Of the entries below, repeat exactly only those lines from the one containing "white cross: (145, 214) -> (127, 145), moved" through the last line, with pictures omitted.

#### [Material to process]
================
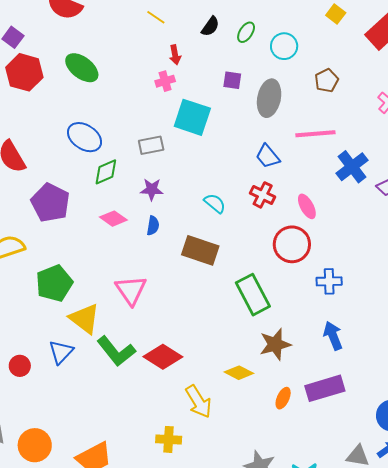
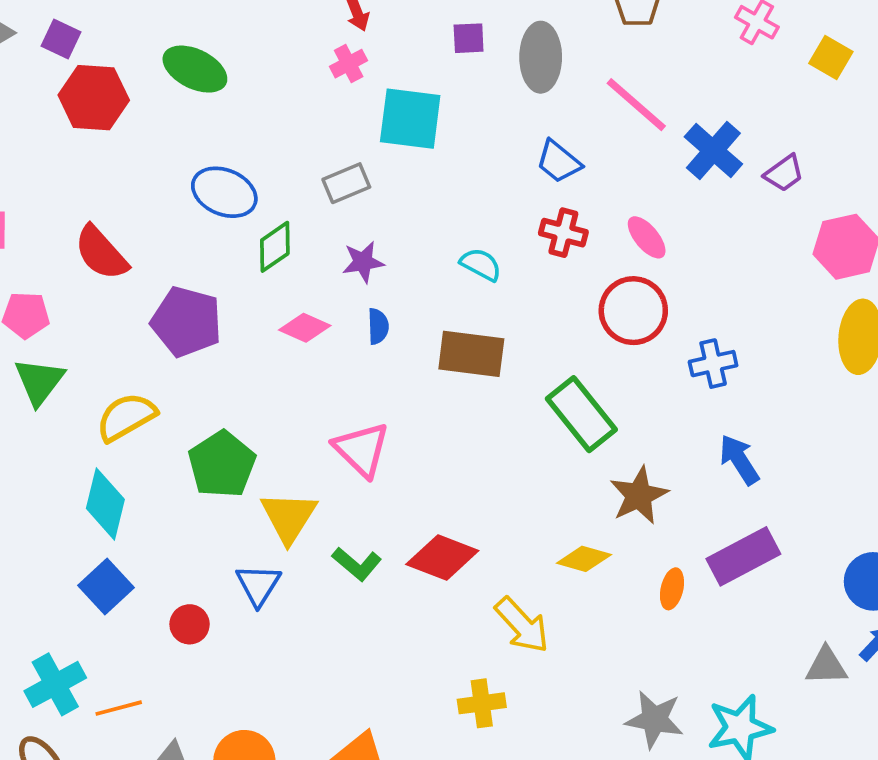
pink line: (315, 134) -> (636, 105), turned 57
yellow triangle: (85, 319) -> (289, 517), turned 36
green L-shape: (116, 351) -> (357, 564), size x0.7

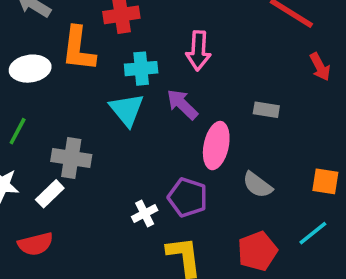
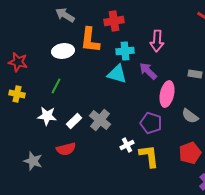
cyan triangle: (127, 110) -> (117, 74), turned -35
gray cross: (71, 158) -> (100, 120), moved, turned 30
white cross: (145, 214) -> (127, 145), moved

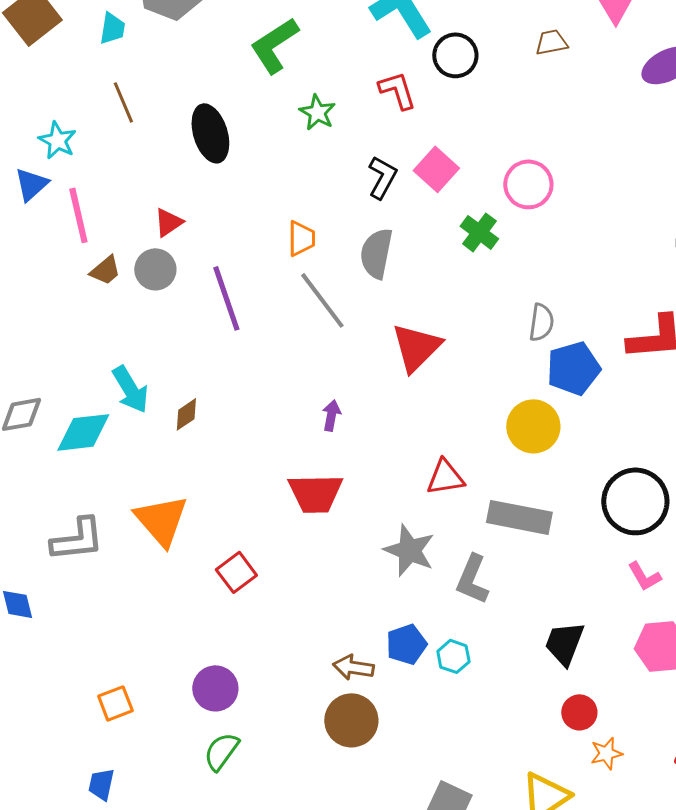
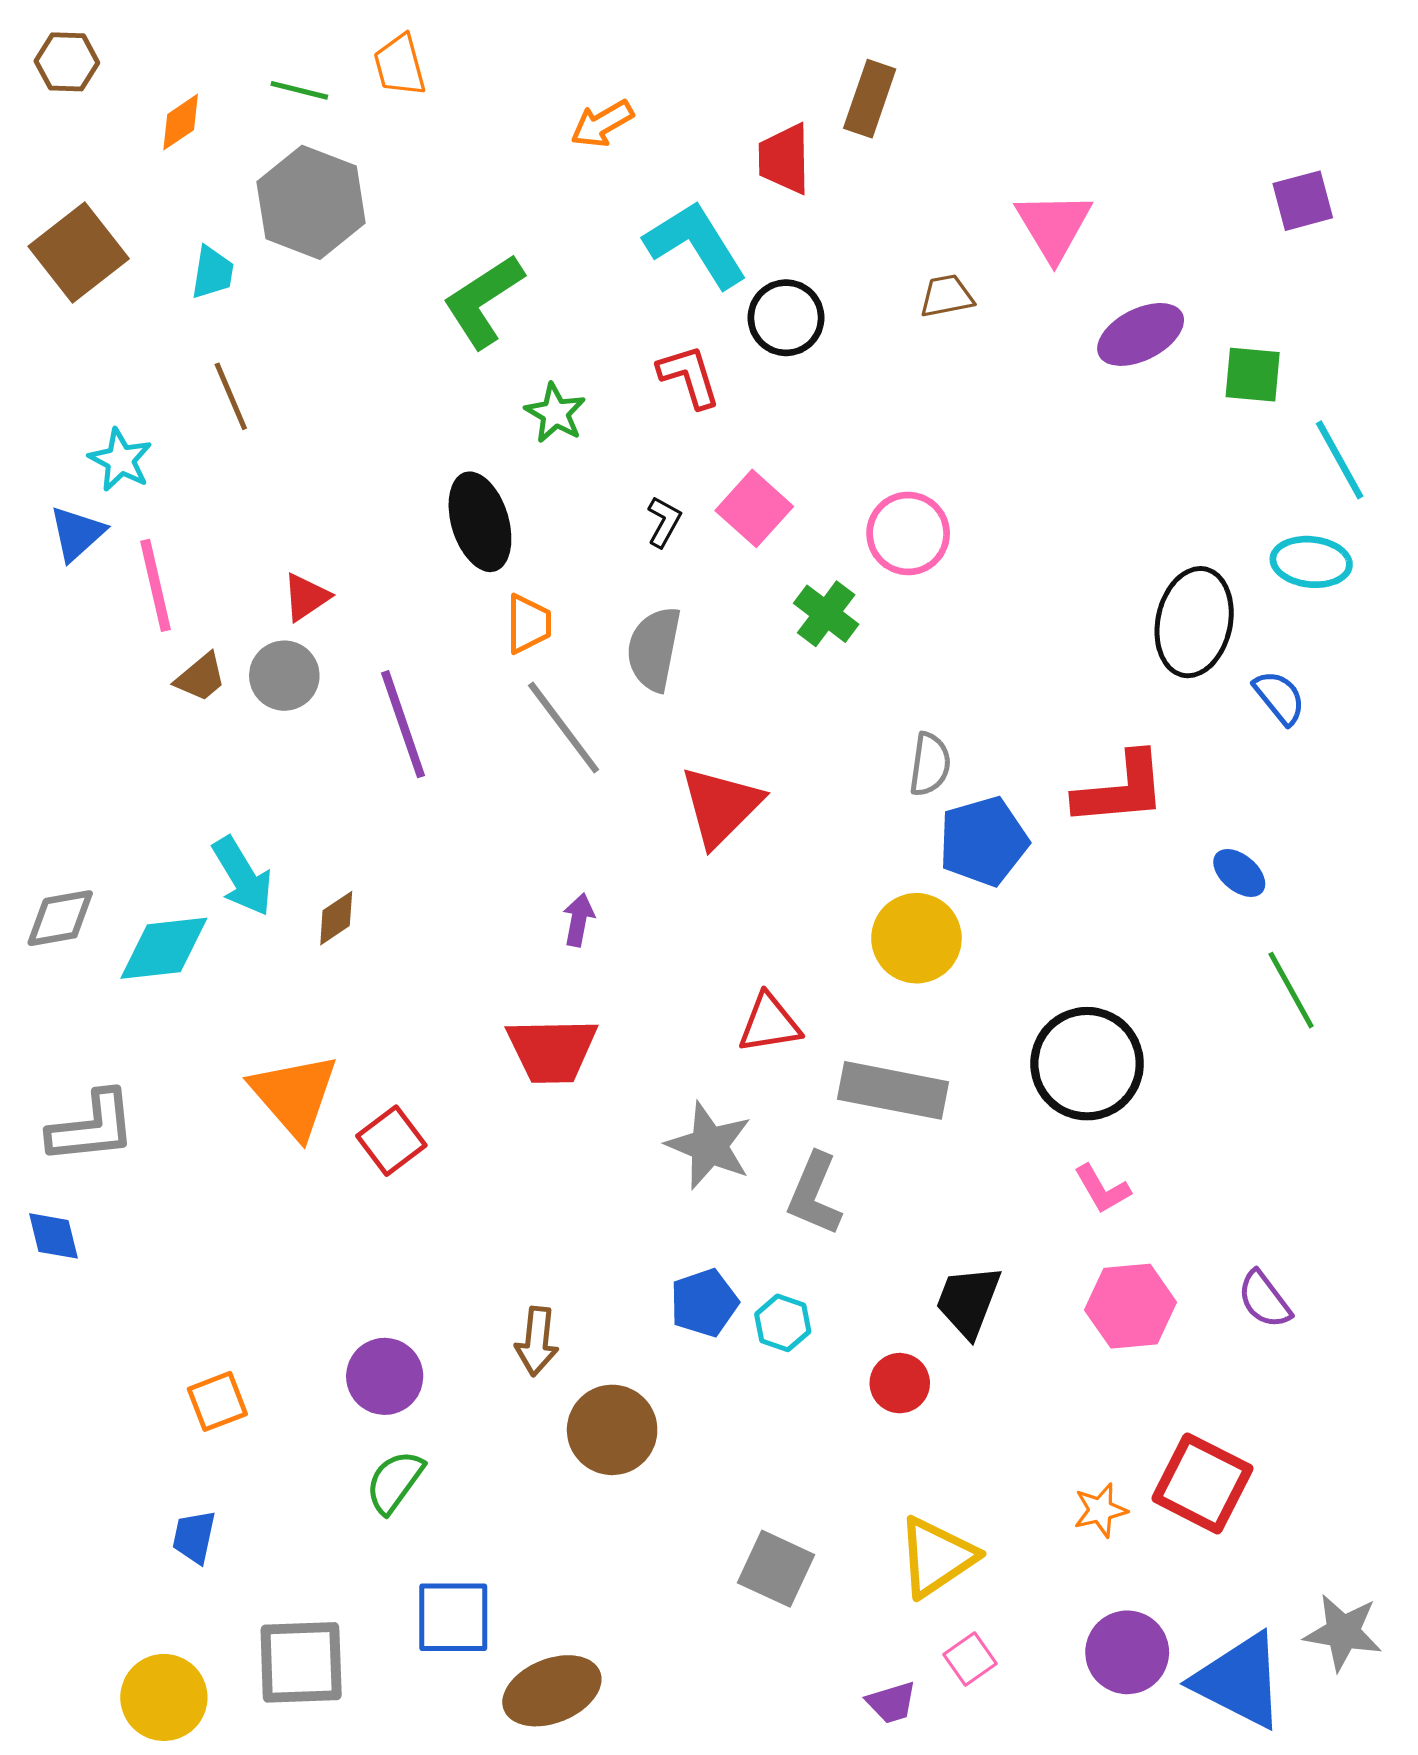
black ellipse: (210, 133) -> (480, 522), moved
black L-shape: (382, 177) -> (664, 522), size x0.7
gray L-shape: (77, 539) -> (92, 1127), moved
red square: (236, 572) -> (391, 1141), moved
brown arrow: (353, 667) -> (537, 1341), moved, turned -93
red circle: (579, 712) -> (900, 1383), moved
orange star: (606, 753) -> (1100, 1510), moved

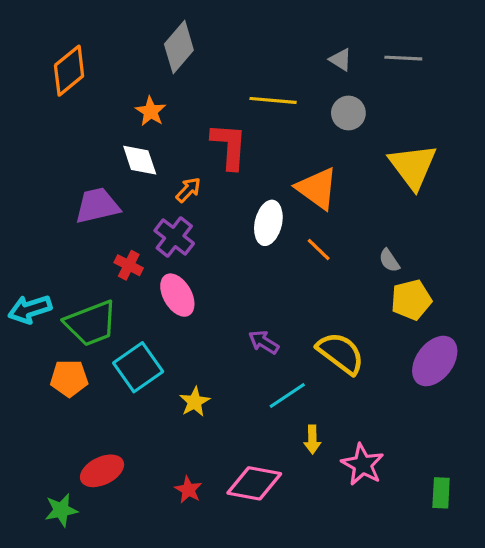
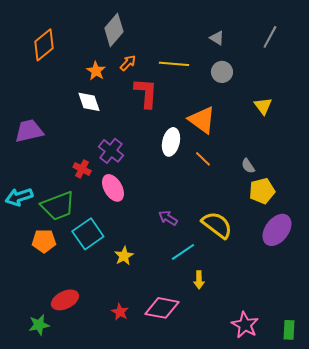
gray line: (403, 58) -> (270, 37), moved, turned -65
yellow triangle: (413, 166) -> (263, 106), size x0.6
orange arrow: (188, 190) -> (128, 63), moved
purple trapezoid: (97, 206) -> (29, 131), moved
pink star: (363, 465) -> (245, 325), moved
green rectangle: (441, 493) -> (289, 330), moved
================
#### [Written solution]
white cross: (145, 214) -> (127, 145), moved

black ellipse: (210, 133) -> (480, 522), moved
black L-shape: (382, 177) -> (664, 522), size x0.7
gray L-shape: (77, 539) -> (92, 1127), moved
red square: (236, 572) -> (391, 1141), moved
brown arrow: (353, 667) -> (537, 1341), moved, turned -93
red circle: (579, 712) -> (900, 1383), moved
orange star: (606, 753) -> (1100, 1510), moved

gray line: (403, 58) -> (270, 37), moved, turned -65
yellow triangle: (413, 166) -> (263, 106), size x0.6
orange arrow: (188, 190) -> (128, 63), moved
purple trapezoid: (97, 206) -> (29, 131), moved
pink star: (363, 465) -> (245, 325), moved
green rectangle: (441, 493) -> (289, 330), moved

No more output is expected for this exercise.